**EXERCISE**
Nothing but the pictures should go missing; return all the entries below exactly.

Recorded data
Content starts

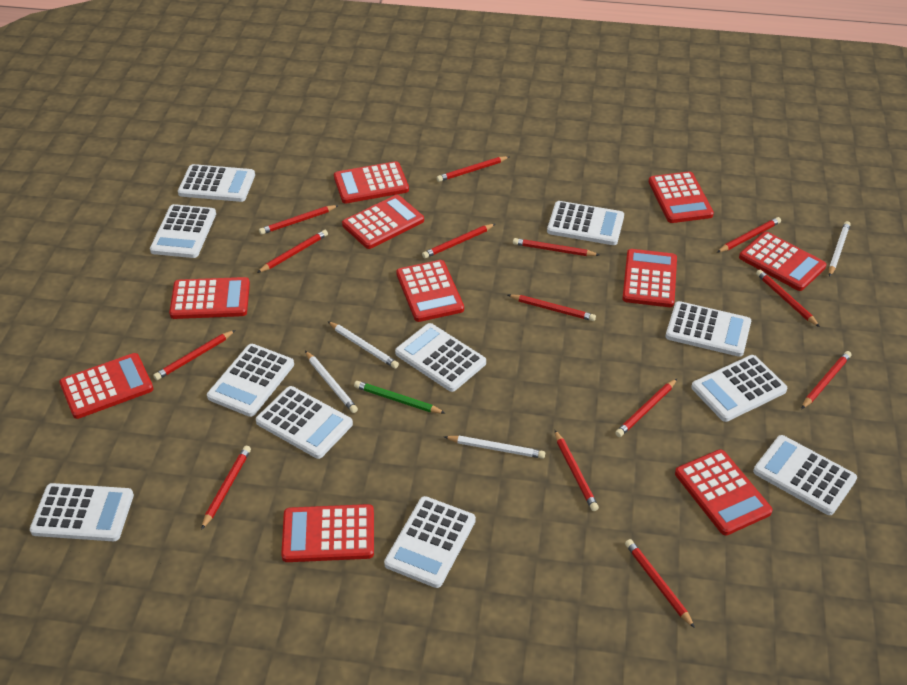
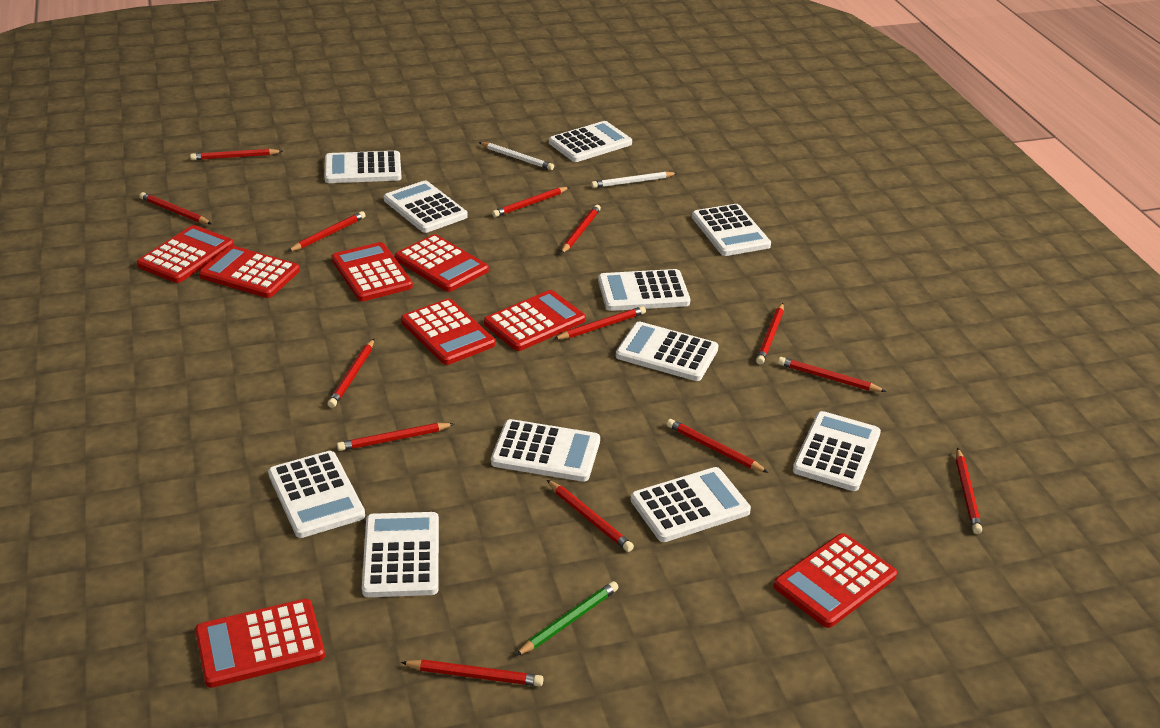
red calculator: 10 -> 8
white pencil: 4 -> 2

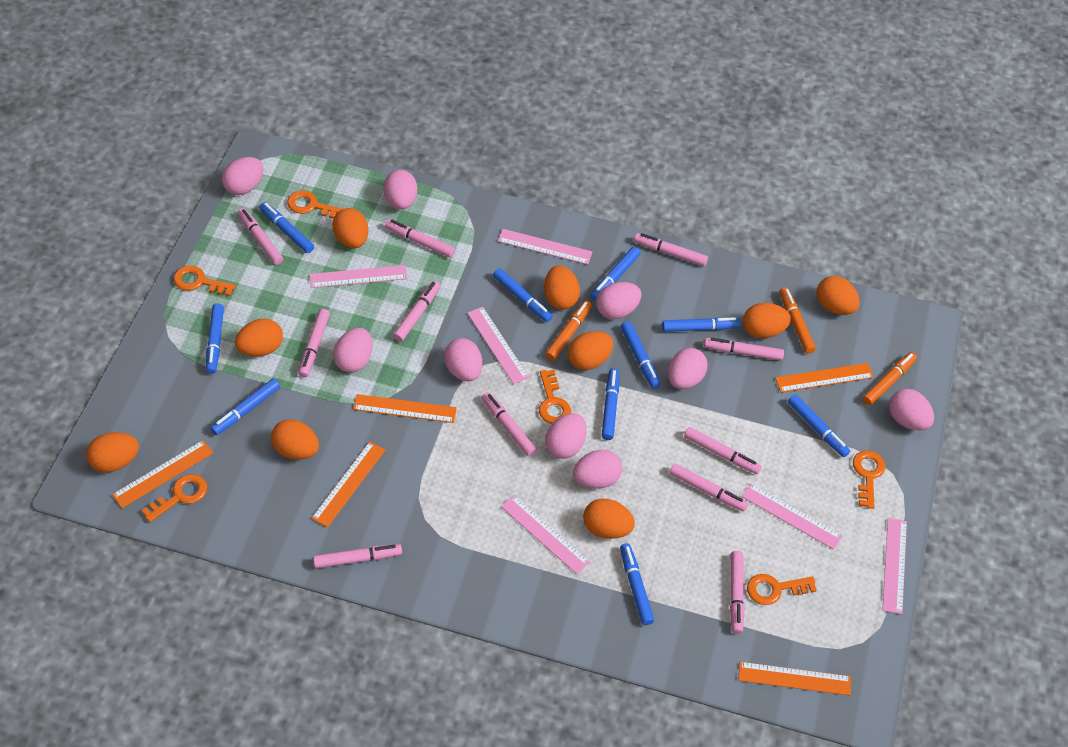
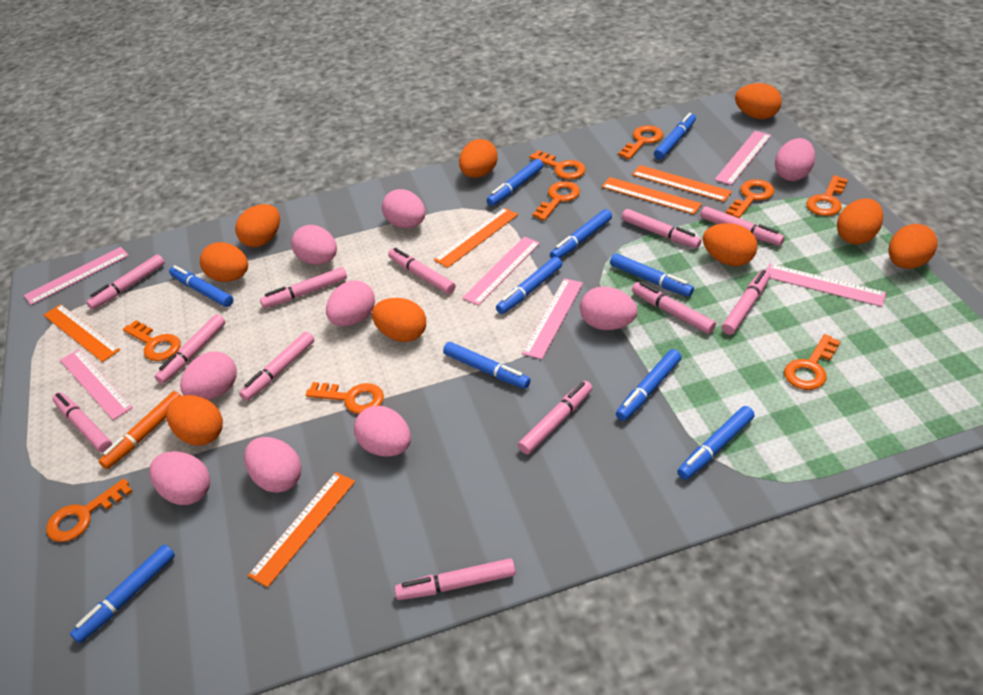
orange key: 6 -> 9
orange marker: 3 -> 1
pink marker: 11 -> 12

Content ends

**SOLUTION TO THIS EXERCISE**
red calculator: 10 -> 8
white pencil: 4 -> 2

orange key: 6 -> 9
orange marker: 3 -> 1
pink marker: 11 -> 12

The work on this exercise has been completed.